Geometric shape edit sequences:
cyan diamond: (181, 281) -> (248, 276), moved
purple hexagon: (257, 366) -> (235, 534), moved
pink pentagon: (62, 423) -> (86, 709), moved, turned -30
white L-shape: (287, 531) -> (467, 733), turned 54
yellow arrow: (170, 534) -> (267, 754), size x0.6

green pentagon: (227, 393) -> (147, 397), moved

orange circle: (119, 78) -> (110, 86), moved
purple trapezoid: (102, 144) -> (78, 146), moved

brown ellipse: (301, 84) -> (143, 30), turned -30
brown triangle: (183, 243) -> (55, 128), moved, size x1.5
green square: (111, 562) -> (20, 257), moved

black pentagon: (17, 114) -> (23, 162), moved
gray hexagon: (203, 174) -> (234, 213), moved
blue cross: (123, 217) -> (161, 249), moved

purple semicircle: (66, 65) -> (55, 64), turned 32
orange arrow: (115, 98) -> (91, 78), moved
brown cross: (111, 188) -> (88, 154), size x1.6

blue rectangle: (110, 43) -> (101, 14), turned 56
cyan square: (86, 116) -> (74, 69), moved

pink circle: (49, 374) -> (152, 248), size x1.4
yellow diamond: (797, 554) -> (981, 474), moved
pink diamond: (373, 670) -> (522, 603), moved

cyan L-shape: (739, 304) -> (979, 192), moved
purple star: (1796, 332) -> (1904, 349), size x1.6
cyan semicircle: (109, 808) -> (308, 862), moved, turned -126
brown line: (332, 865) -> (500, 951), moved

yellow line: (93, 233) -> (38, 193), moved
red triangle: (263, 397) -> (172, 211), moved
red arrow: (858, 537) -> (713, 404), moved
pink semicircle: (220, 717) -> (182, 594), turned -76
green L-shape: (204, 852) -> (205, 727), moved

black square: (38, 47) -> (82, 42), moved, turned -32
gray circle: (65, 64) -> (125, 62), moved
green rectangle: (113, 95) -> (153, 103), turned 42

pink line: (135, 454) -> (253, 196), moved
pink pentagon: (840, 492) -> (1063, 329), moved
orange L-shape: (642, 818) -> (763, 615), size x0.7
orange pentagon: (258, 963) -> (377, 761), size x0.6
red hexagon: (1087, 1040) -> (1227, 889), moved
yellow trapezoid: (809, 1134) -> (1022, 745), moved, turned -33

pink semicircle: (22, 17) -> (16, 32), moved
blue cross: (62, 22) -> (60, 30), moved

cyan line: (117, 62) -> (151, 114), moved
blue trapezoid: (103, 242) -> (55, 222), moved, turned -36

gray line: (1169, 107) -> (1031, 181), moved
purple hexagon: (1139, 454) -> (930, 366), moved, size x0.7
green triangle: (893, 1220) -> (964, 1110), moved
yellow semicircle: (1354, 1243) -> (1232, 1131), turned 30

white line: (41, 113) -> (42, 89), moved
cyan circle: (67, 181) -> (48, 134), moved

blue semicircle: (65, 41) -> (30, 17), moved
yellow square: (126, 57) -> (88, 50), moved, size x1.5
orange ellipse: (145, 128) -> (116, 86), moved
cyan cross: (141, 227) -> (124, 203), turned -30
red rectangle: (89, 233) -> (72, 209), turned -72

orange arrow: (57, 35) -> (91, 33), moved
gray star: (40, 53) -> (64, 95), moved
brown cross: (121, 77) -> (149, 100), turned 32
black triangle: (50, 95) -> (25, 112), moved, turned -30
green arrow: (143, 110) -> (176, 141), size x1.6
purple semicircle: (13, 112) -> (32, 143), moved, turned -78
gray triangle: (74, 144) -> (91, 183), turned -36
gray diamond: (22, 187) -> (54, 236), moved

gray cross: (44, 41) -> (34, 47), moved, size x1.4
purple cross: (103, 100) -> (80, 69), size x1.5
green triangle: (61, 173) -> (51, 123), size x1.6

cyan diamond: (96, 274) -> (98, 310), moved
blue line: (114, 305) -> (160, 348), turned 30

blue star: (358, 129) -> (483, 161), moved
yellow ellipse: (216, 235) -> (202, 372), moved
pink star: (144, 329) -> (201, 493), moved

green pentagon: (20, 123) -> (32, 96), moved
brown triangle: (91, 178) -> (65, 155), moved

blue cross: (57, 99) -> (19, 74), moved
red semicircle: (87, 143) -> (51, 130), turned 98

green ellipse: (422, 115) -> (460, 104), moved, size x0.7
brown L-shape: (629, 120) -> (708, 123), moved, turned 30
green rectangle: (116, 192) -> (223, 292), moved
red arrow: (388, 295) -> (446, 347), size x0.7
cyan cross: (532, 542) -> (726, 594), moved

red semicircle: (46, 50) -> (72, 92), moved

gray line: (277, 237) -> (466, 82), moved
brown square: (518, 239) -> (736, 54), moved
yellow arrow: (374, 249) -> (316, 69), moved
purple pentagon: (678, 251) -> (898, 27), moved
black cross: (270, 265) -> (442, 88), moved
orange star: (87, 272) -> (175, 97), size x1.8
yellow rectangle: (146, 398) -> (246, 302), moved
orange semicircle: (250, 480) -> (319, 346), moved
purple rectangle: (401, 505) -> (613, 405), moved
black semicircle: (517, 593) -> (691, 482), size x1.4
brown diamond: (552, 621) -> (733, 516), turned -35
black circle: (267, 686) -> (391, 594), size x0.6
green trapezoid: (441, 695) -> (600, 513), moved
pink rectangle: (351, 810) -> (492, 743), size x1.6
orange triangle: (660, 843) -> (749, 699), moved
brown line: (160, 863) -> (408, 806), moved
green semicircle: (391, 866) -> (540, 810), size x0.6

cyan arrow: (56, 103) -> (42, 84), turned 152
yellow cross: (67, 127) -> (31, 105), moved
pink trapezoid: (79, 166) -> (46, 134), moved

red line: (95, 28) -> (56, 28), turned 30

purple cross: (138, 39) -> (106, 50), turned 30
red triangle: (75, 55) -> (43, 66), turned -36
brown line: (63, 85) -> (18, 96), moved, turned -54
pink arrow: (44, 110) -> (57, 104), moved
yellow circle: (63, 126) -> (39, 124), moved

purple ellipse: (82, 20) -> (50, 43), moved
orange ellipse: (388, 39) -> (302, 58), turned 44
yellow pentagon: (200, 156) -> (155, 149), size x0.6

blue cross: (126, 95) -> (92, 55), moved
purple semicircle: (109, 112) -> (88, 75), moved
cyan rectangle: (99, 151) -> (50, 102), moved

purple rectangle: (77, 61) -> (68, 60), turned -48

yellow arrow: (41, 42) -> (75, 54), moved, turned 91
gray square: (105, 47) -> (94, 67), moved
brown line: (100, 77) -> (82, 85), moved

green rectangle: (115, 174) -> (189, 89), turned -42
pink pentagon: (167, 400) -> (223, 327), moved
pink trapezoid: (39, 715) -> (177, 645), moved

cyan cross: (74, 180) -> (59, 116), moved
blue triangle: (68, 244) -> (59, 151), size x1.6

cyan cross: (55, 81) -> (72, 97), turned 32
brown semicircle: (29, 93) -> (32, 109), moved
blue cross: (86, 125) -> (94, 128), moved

# PROBLEM DESCRIPTION:
A reply should hold exactly the lines from the one containing "brown semicircle: (29, 93)" through the end of the data above, nothing more.

# EXPECTED OUTPUT:
brown semicircle: (29, 93) -> (32, 109), moved
blue cross: (86, 125) -> (94, 128), moved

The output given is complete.